EXTRACTED DATA

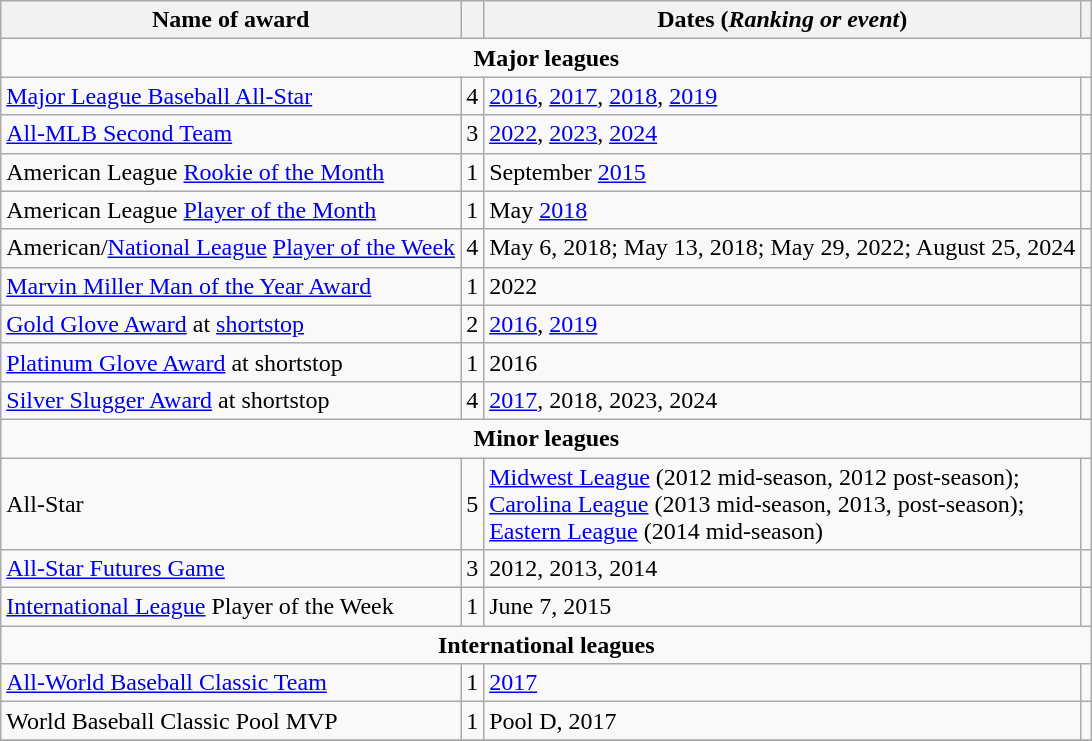
2016, 2017, 2018, 2019 (782, 96)
Gold Glove Award at shortstop (231, 324)
Dates (Ranking or event) (782, 20)
June 7, 2015 (782, 607)
2016, 2019 (782, 324)
2022, 2023, 2024 (782, 134)
2012, 2013, 2014 (782, 569)
2022 (782, 286)
Name of award (231, 20)
All-Star Futures Game (231, 569)
American League Rookie of the Month (231, 172)
All-Star (231, 504)
2017 (782, 683)
World Baseball Classic Pool MVP (231, 721)
2 (472, 324)
Major leagues (546, 58)
Marvin Miller Man of the Year Award (231, 286)
American League Player of the Month (231, 210)
International leagues (546, 645)
5 (472, 504)
Minor leagues (546, 438)
Major League Baseball All-Star (231, 96)
Pool D, 2017 (782, 721)
September 2015 (782, 172)
2016 (782, 362)
All-World Baseball Classic Team (231, 683)
May 6, 2018; May 13, 2018; May 29, 2022; August 25, 2024 (782, 248)
Silver Slugger Award at shortstop (231, 400)
All-MLB Second Team (231, 134)
Platinum Glove Award at shortstop (231, 362)
International League Player of the Week (231, 607)
2017, 2018, 2023, 2024 (782, 400)
Midwest League (2012 mid-season, 2012 post-season);Carolina League (2013 mid-season, 2013, post-season);Eastern League (2014 mid-season) (782, 504)
May 2018 (782, 210)
American/National League Player of the Week (231, 248)
From the cell containing the given text, extract its center point as [X, Y] coordinate. 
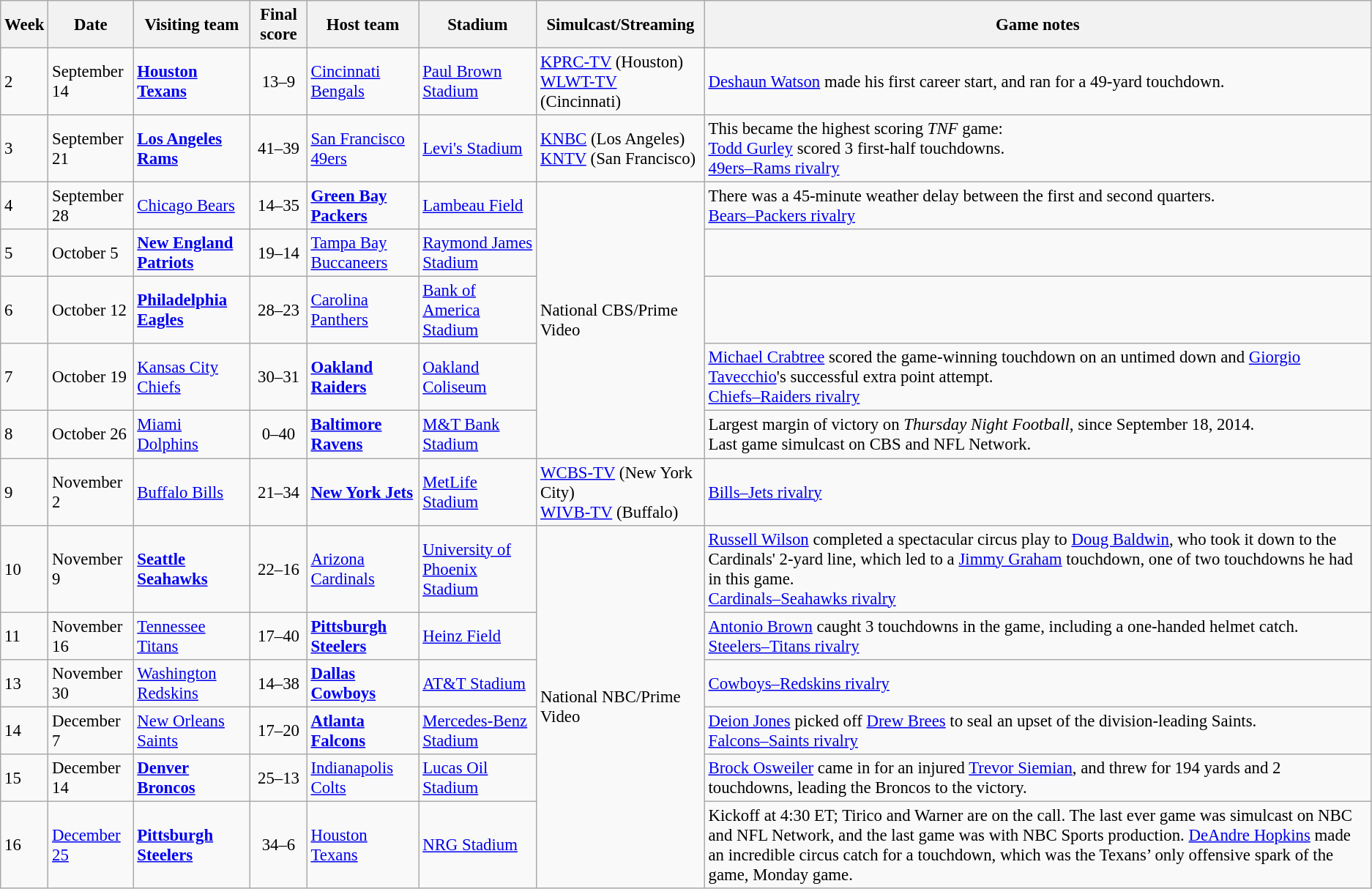
14 [25, 731]
National CBS/Prime Video [621, 321]
Washington Redskins [192, 682]
Los Angeles Rams [192, 149]
KPRC-TV (Houston)WLWT-TV (Cincinnati) [621, 82]
Arizona Cardinals [363, 568]
Simulcast/Streaming [621, 25]
December 7 [91, 731]
Carolina Panthers [363, 310]
November 30 [91, 682]
Stadium [477, 25]
WCBS-TV (New York City)WIVB-TV (Buffalo) [621, 492]
Final score [278, 25]
Game notes [1037, 25]
November 2 [91, 492]
34–6 [278, 845]
Denver Broncos [192, 778]
Largest margin of victory on Thursday Night Football, since September 18, 2014.Last game simulcast on CBS and NFL Network. [1037, 435]
25–13 [278, 778]
Cincinnati Bengals [363, 82]
6 [25, 310]
Brock Osweiler came in for an injured Trevor Siemian, and threw for 194 yards and 2 touchdowns, leading the Broncos to the victory. [1037, 778]
10 [25, 568]
7 [25, 378]
Bills–Jets rivalry [1037, 492]
Cowboys–Redskins rivalry [1037, 682]
Visiting team [192, 25]
NRG Stadium [477, 845]
Paul Brown Stadium [477, 82]
Lucas Oil Stadium [477, 778]
Bank of America Stadium [477, 310]
Baltimore Ravens [363, 435]
Date [91, 25]
October 5 [91, 253]
October 19 [91, 378]
8 [25, 435]
22–16 [278, 568]
4 [25, 206]
Seattle Seahawks [192, 568]
Tennessee Titans [192, 635]
San Francisco 49ers [363, 149]
14–38 [278, 682]
November 9 [91, 568]
11 [25, 635]
M&T Bank Stadium [477, 435]
17–20 [278, 731]
Deshaun Watson made his first career start, and ran for a 49-yard touchdown. [1037, 82]
Kansas City Chiefs [192, 378]
September 28 [91, 206]
Oakland Raiders [363, 378]
Buffalo Bills [192, 492]
There was a 45-minute weather delay between the first and second quarters.Bears–Packers rivalry [1037, 206]
13–9 [278, 82]
Levi's Stadium [477, 149]
41–39 [278, 149]
3 [25, 149]
9 [25, 492]
New York Jets [363, 492]
KNBC (Los Angeles)KNTV (San Francisco) [621, 149]
October 12 [91, 310]
30–31 [278, 378]
Week [25, 25]
19–14 [278, 253]
Atlanta Falcons [363, 731]
University of Phoenix Stadium [477, 568]
National NBC/Prime Video [621, 706]
November 16 [91, 635]
2 [25, 82]
MetLife Stadium [477, 492]
Indianapolis Colts [363, 778]
September 14 [91, 82]
Heinz Field [477, 635]
Antonio Brown caught 3 touchdowns in the game, including a one-handed helmet catch.Steelers–Titans rivalry [1037, 635]
December 14 [91, 778]
December 25 [91, 845]
Chicago Bears [192, 206]
15 [25, 778]
Mercedes-Benz Stadium [477, 731]
Green Bay Packers [363, 206]
New Orleans Saints [192, 731]
13 [25, 682]
Oakland Coliseum [477, 378]
This became the highest scoring TNF game:Todd Gurley scored 3 first-half touchdowns.49ers–Rams rivalry [1037, 149]
28–23 [278, 310]
0–40 [278, 435]
Raymond James Stadium [477, 253]
17–40 [278, 635]
21–34 [278, 492]
Philadelphia Eagles [192, 310]
Michael Crabtree scored the game-winning touchdown on an untimed down and Giorgio Tavecchio's successful extra point attempt.Chiefs–Raiders rivalry [1037, 378]
Host team [363, 25]
September 21 [91, 149]
5 [25, 253]
Deion Jones picked off Drew Brees to seal an upset of the division-leading Saints.Falcons–Saints rivalry [1037, 731]
Tampa Bay Buccaneers [363, 253]
Lambeau Field [477, 206]
October 26 [91, 435]
16 [25, 845]
New England Patriots [192, 253]
Miami Dolphins [192, 435]
14–35 [278, 206]
Dallas Cowboys [363, 682]
AT&T Stadium [477, 682]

THE PROBLEM
Tally the lines of the records that contain the string "October", and reply with the number alone.

RESULT OF THIS TASK
4